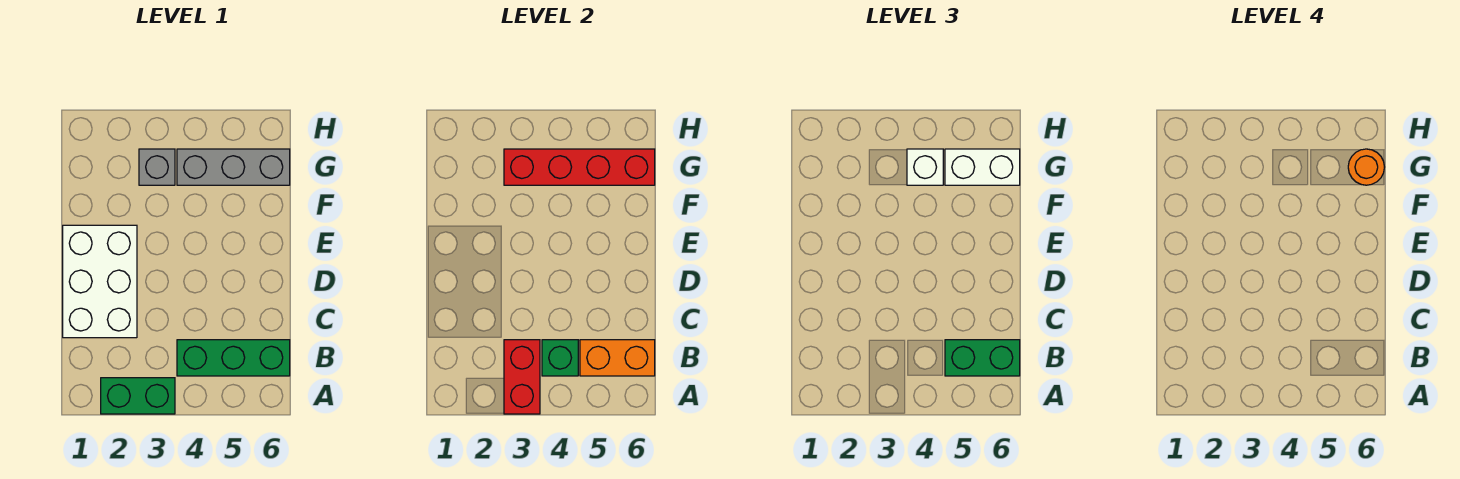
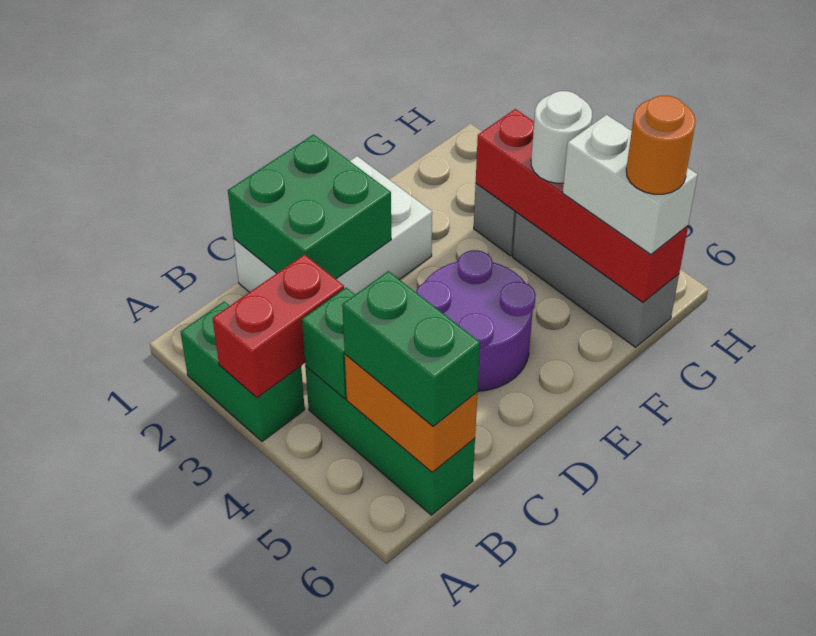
none -> green brick C1:D2 level 2
none -> purple round brick D4:E5 level 1
white brick G4 level 3 -> white round brick G4 level 3

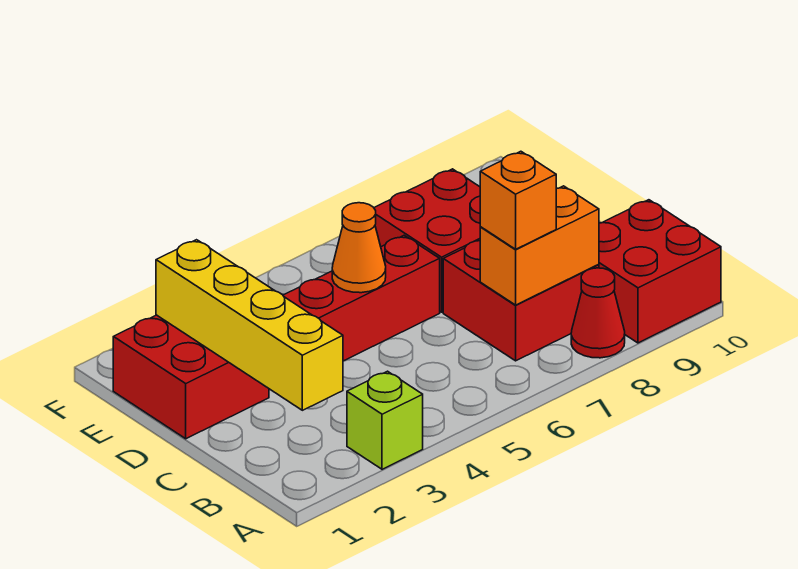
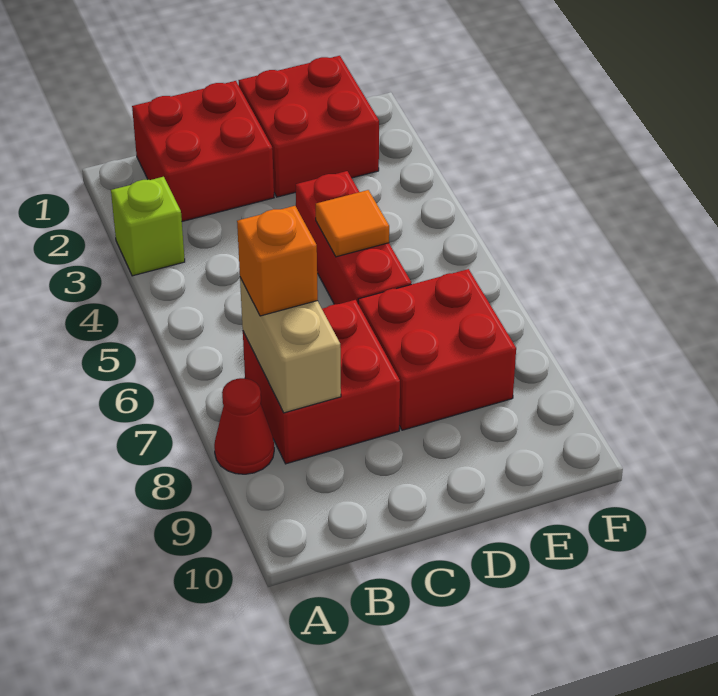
red brick A9:B10 level 1 -> red brick B1:C2 level 1
yellow brick B2:E2 level 2 -> none
orange brick B7:B8 level 2 -> tan brick B7:B8 level 2
orange cone D5 level 2 -> orange tile D5 level 2

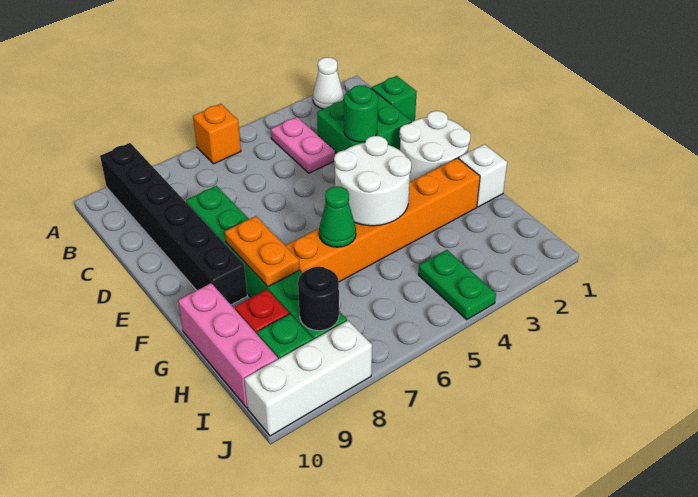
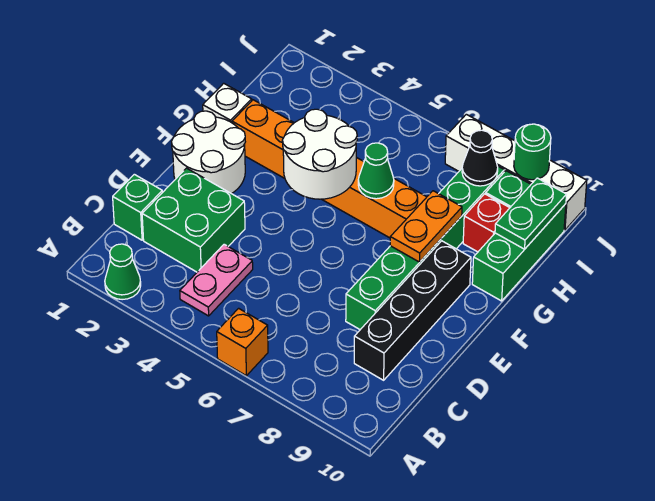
white cone A2 level 1 -> green cone A2 level 1
black brick A9:F9 level 1 -> black brick C9:F9 level 1
green round brick D3 level 2 -> green round brick J9 level 2
pink brick G10:I10 level 1 -> green brick G10:I10 level 1
green plate I4:J4 level 1 -> green plate H10:I10 level 2
black round brick I8 level 2 -> black cone I8 level 2
white brick J8:J10 level 1 -> white brick J7:J10 level 1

──────

[WORK INSTRUCTIONS] With the pictures left out, restate word for word every line of the data above, from the first down to the line that contains "black brick A9:F9".

[PROBLEM SOLUTION]
none -> green brick C1:D2 level 2
none -> purple round brick D4:E5 level 1
white brick G4 level 3 -> white round brick G4 level 3

red brick A9:B10 level 1 -> red brick B1:C2 level 1
yellow brick B2:E2 level 2 -> none
orange brick B7:B8 level 2 -> tan brick B7:B8 level 2
orange cone D5 level 2 -> orange tile D5 level 2

white cone A2 level 1 -> green cone A2 level 1
black brick A9:F9 level 1 -> black brick C9:F9 level 1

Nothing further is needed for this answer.